* **Work required**: Nothing in the records may be altered, and no picture may be included. Restate them in full.
━━ Input records
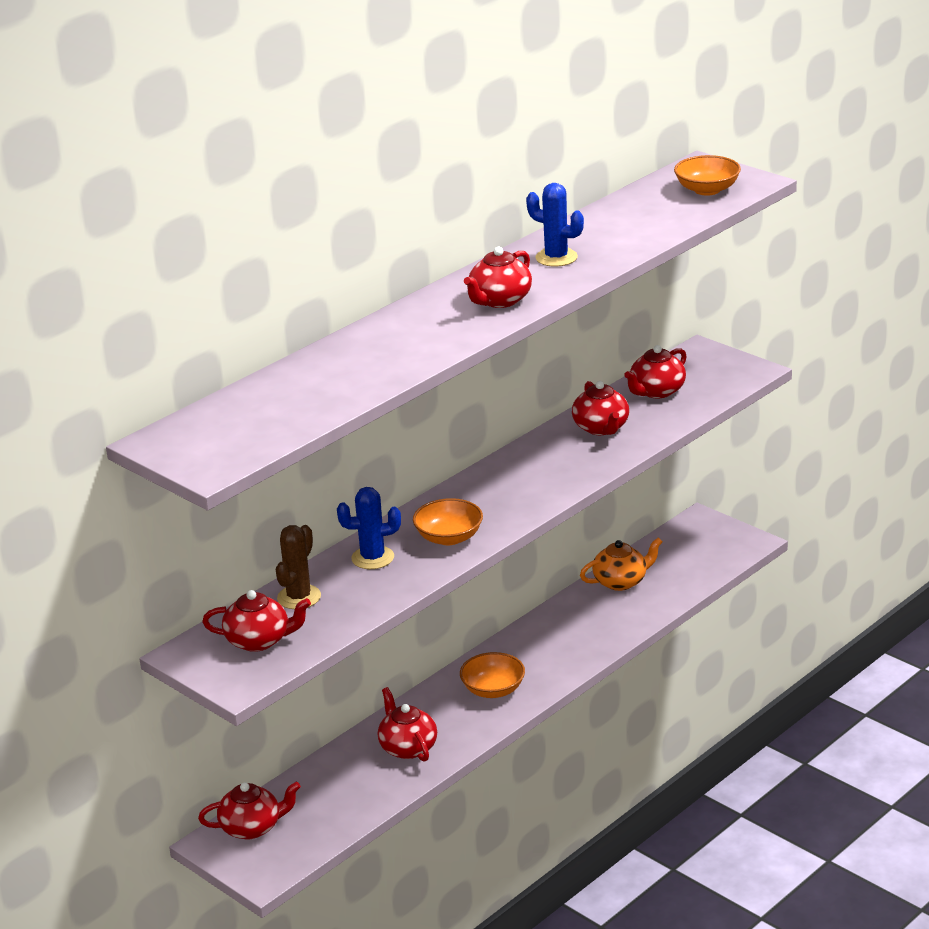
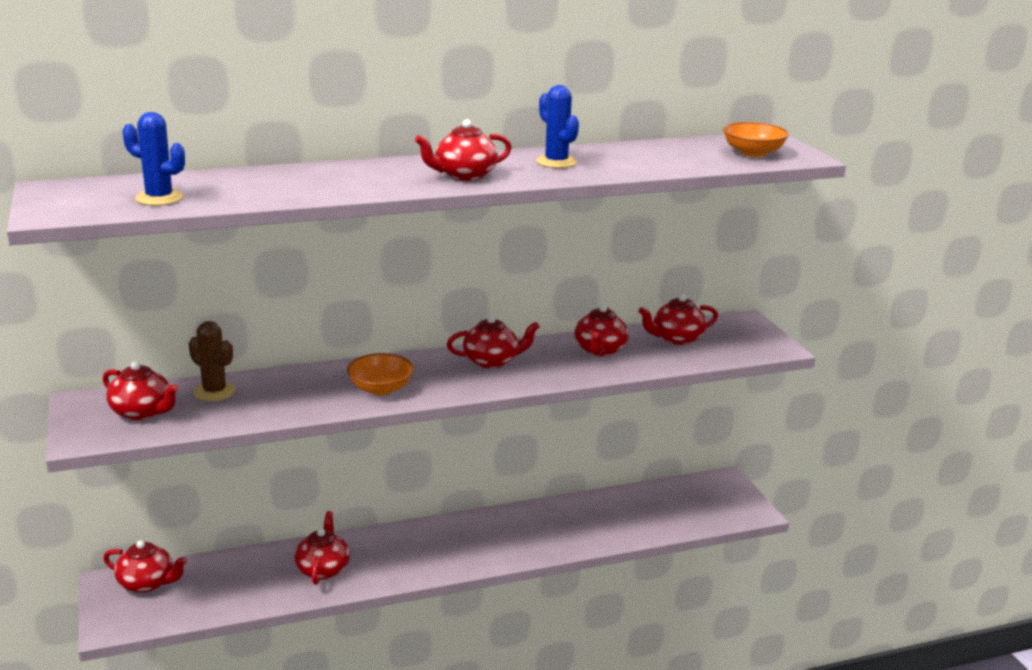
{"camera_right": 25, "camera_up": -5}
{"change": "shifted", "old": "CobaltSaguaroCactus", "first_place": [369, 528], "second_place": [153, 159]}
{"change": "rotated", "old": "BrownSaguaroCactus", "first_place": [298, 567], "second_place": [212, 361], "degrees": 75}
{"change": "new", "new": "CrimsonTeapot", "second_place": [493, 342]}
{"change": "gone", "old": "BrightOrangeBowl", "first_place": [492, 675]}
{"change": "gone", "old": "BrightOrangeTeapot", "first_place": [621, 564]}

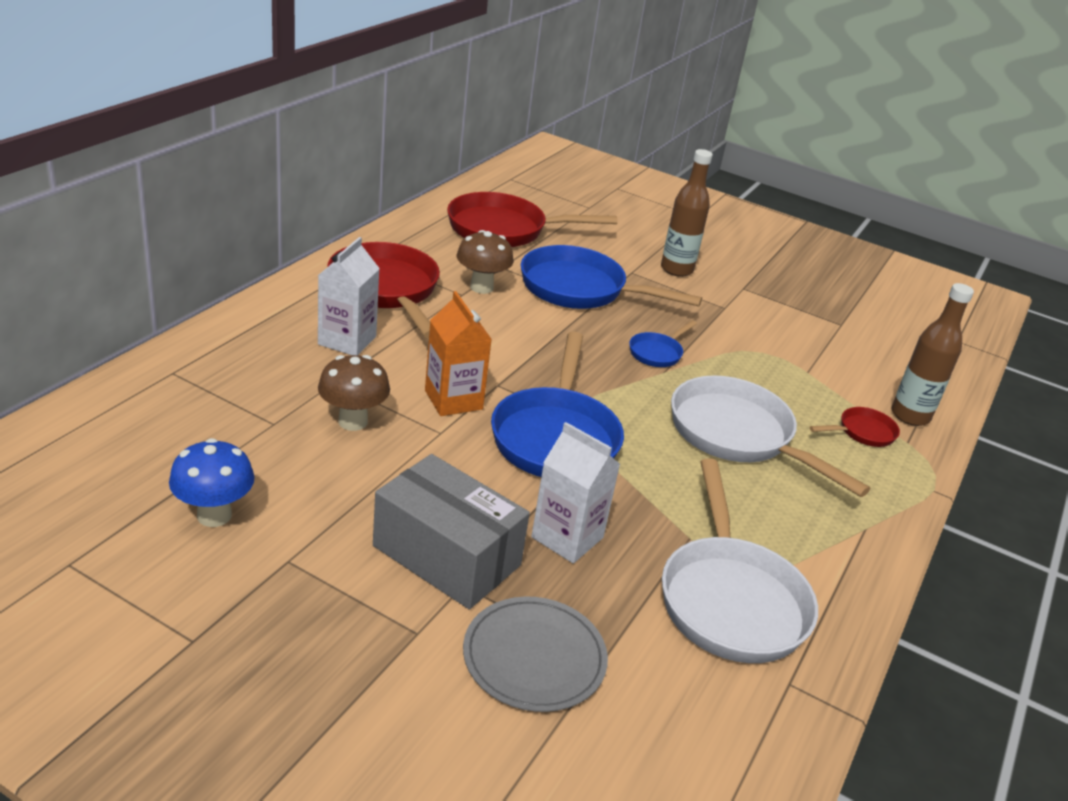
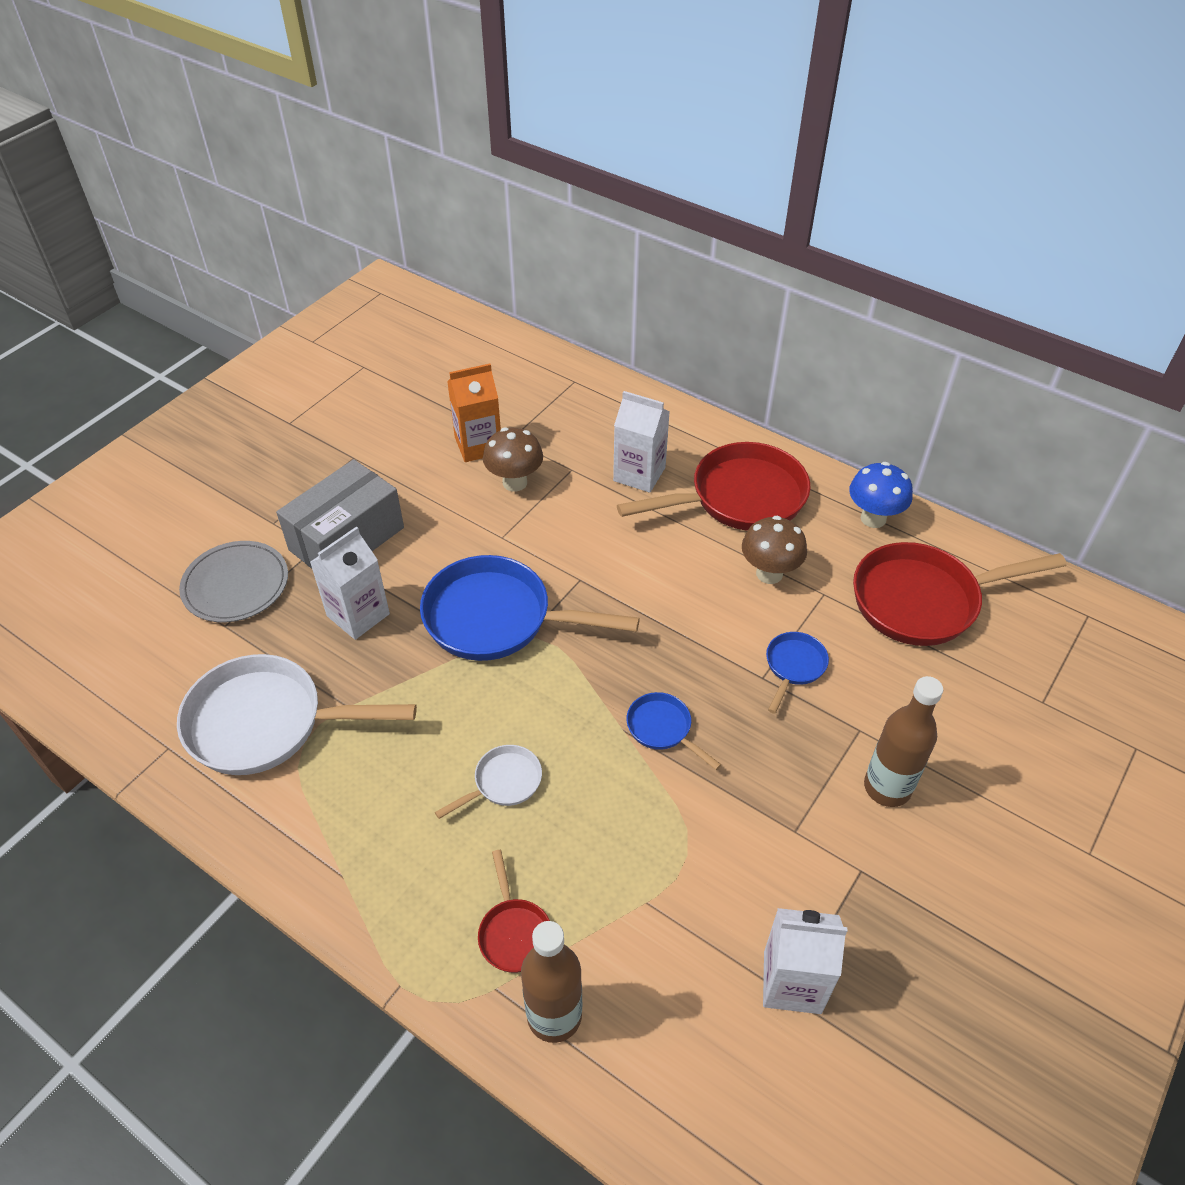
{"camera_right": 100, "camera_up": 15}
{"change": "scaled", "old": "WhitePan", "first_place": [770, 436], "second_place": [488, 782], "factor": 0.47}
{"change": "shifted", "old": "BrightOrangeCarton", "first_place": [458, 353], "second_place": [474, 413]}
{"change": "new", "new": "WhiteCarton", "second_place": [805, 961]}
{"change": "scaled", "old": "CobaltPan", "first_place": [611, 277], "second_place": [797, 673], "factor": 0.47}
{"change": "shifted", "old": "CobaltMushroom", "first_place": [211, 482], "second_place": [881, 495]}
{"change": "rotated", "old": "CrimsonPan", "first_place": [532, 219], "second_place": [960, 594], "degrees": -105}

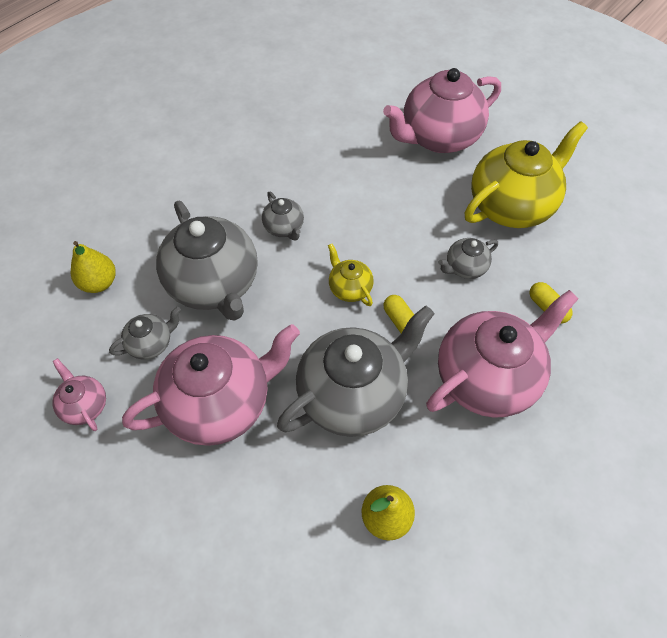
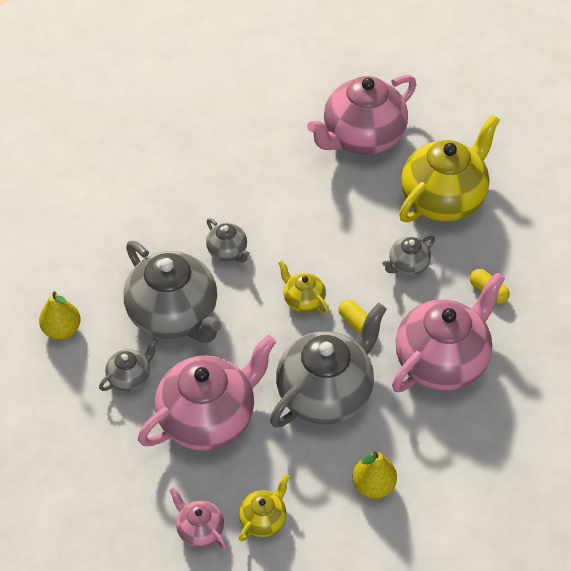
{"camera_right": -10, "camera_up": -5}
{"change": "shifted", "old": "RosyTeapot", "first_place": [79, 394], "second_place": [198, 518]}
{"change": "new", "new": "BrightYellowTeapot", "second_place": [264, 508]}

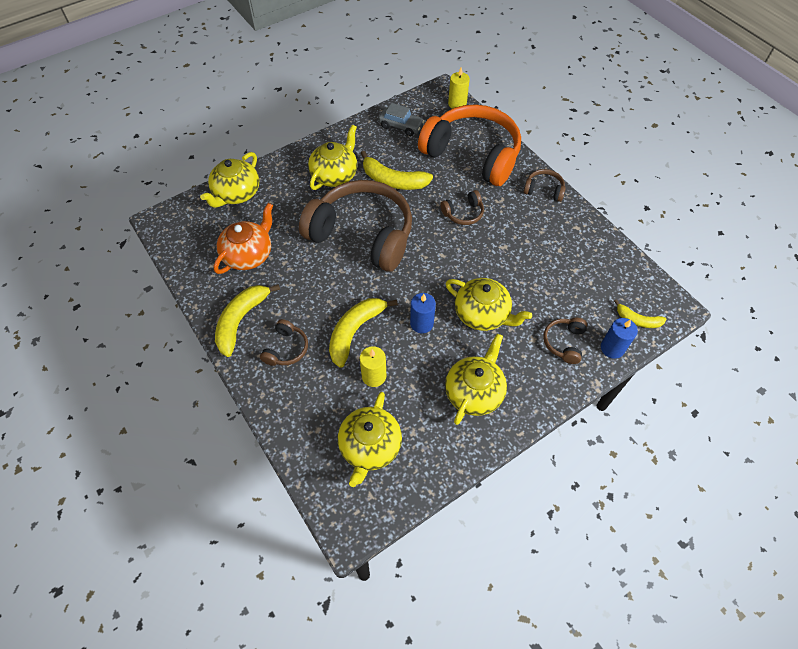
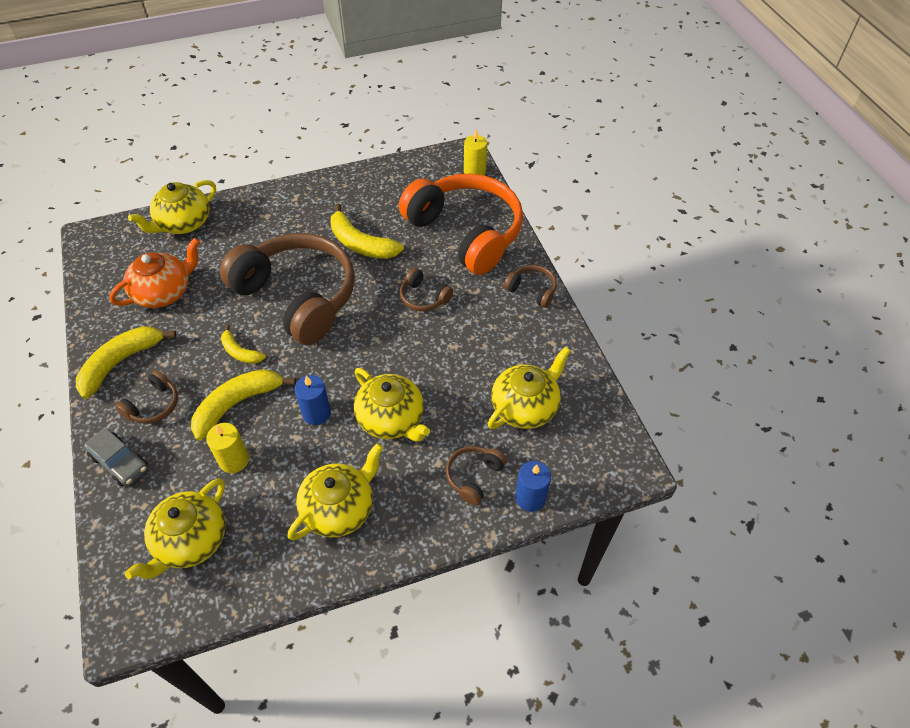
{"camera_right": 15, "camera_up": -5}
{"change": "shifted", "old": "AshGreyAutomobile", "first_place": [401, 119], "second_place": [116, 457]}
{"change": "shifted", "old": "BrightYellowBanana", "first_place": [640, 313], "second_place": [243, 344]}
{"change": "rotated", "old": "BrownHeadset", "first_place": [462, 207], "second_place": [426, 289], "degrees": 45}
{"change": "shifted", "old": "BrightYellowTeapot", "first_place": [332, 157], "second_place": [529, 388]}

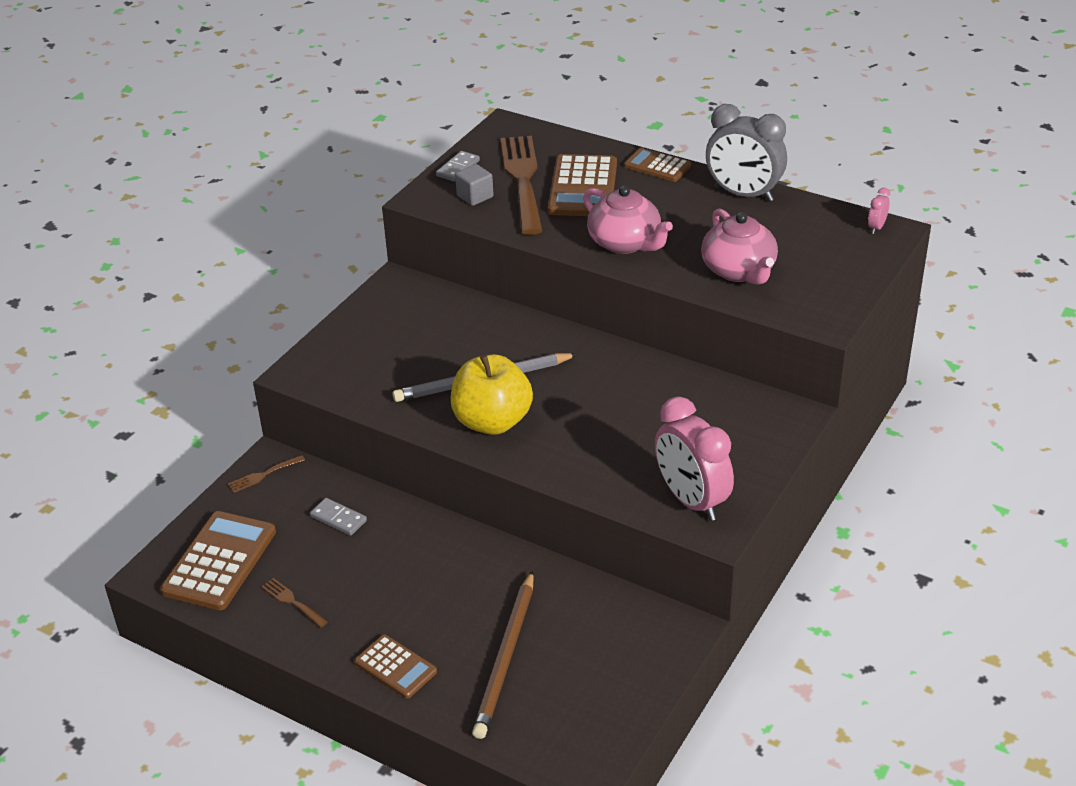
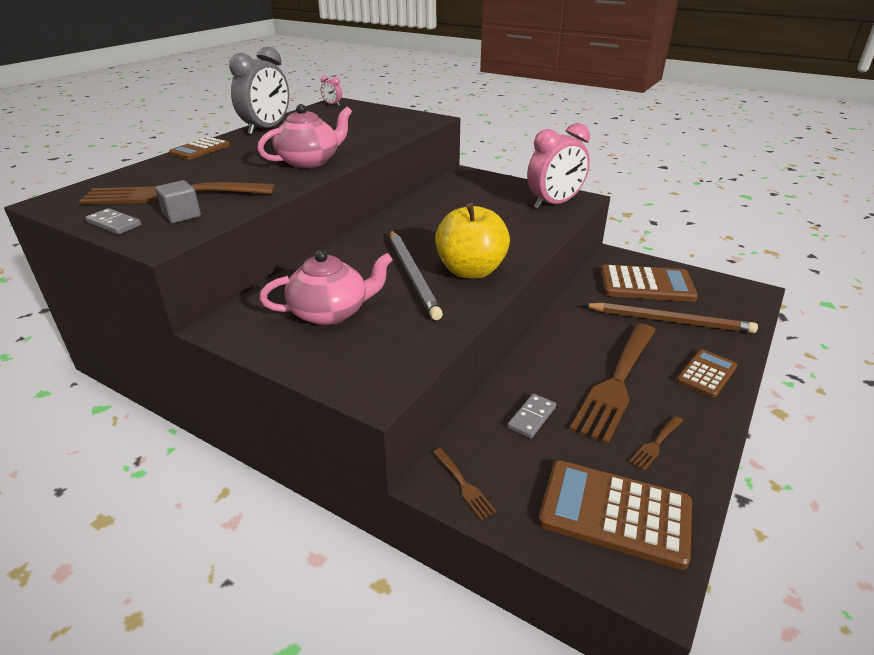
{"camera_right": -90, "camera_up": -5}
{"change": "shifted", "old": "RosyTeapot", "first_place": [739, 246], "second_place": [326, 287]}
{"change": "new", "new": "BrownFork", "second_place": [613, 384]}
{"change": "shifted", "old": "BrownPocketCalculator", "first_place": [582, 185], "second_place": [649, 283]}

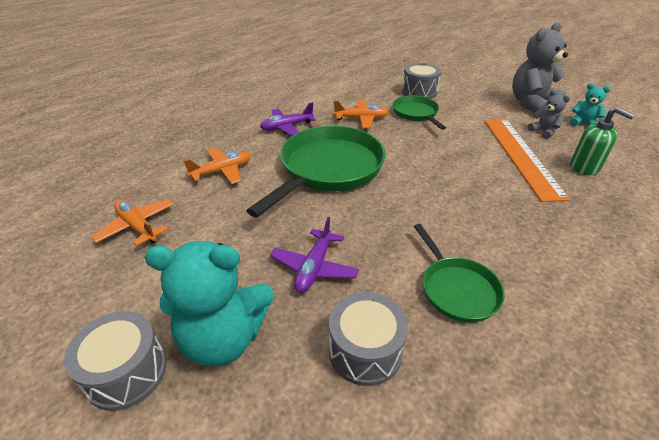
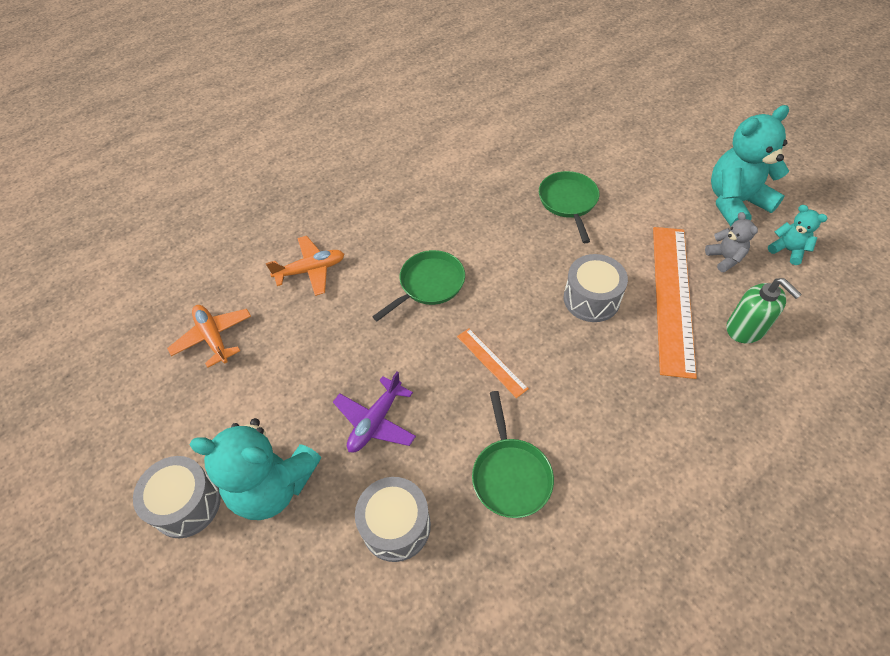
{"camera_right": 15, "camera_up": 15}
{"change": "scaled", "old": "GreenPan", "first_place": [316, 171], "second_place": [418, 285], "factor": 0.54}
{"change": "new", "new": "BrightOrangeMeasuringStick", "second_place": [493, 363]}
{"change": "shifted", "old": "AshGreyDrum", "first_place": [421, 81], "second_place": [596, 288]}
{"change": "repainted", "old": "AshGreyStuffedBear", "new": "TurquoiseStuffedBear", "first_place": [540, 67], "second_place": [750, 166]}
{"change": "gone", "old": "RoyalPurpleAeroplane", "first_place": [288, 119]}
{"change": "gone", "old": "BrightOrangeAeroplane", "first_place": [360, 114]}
━━━━
* **Your solution**:
{"camera_right": 25, "camera_up": -5}
{"change": "shifted", "old": "CobaltSaguaroCactus", "first_place": [369, 528], "second_place": [153, 159]}
{"change": "rotated", "old": "BrownSaguaroCactus", "first_place": [298, 567], "second_place": [212, 361], "degrees": 75}
{"change": "new", "new": "CrimsonTeapot", "second_place": [493, 342]}
{"change": "gone", "old": "BrightOrangeBowl", "first_place": [492, 675]}
{"change": "gone", "old": "BrightOrangeTeapot", "first_place": [621, 564]}

{"camera_right": 100, "camera_up": 15}
{"change": "scaled", "old": "WhitePan", "first_place": [770, 436], "second_place": [488, 782], "factor": 0.47}
{"change": "shifted", "old": "BrightOrangeCarton", "first_place": [458, 353], "second_place": [474, 413]}
{"change": "new", "new": "WhiteCarton", "second_place": [805, 961]}
{"change": "scaled", "old": "CobaltPan", "first_place": [611, 277], "second_place": [797, 673], "factor": 0.47}
{"change": "shifted", "old": "CobaltMushroom", "first_place": [211, 482], "second_place": [881, 495]}
{"change": "rotated", "old": "CrimsonPan", "first_place": [532, 219], "second_place": [960, 594], "degrees": -105}

{"camera_right": -10, "camera_up": -5}
{"change": "shifted", "old": "RosyTeapot", "first_place": [79, 394], "second_place": [198, 518]}
{"change": "new", "new": "BrightYellowTeapot", "second_place": [264, 508]}

{"camera_right": 15, "camera_up": -5}
{"change": "shifted", "old": "AshGreyAutomobile", "first_place": [401, 119], "second_place": [116, 457]}
{"change": "shifted", "old": "BrightYellowBanana", "first_place": [640, 313], "second_place": [243, 344]}
{"change": "rotated", "old": "BrownHeadset", "first_place": [462, 207], "second_place": [426, 289], "degrees": 45}
{"change": "shifted", "old": "BrightYellowTeapot", "first_place": [332, 157], "second_place": [529, 388]}

{"camera_right": -90, "camera_up": -5}
{"change": "shifted", "old": "RosyTeapot", "first_place": [739, 246], "second_place": [326, 287]}
{"change": "new", "new": "BrownFork", "second_place": [613, 384]}
{"change": "shifted", "old": "BrownPocketCalculator", "first_place": [582, 185], "second_place": [649, 283]}

{"camera_right": 15, "camera_up": 15}
{"change": "scaled", "old": "GreenPan", "first_place": [316, 171], "second_place": [418, 285], "factor": 0.54}
{"change": "new", "new": "BrightOrangeMeasuringStick", "second_place": [493, 363]}
{"change": "shifted", "old": "AshGreyDrum", "first_place": [421, 81], "second_place": [596, 288]}
{"change": "repainted", "old": "AshGreyStuffedBear", "new": "TurquoiseStuffedBear", "first_place": [540, 67], "second_place": [750, 166]}
{"change": "gone", "old": "RoyalPurpleAeroplane", "first_place": [288, 119]}
{"change": "gone", "old": "BrightOrangeAeroplane", "first_place": [360, 114]}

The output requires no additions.